- [ENTRIES SHOWN]
════

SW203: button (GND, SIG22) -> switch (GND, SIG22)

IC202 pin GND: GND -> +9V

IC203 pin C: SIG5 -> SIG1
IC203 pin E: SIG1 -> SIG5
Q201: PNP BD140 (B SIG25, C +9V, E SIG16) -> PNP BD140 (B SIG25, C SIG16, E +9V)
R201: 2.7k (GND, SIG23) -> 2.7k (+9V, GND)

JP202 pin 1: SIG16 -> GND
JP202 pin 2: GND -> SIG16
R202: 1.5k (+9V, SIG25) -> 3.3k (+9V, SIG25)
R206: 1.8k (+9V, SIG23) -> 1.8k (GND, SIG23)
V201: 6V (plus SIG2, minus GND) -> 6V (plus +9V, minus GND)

════

- [TASK DESCRIPTION]
Please quote nothing but the lines from the line with "R206: 1.8k (+9V, SIG23) -> 1.8k (GND, SIG23)" through the end of the data above, exactly as written, ends included.

- [SOLVED PROBLEM]
R206: 1.8k (+9V, SIG23) -> 1.8k (GND, SIG23)
V201: 6V (plus SIG2, minus GND) -> 6V (plus +9V, minus GND)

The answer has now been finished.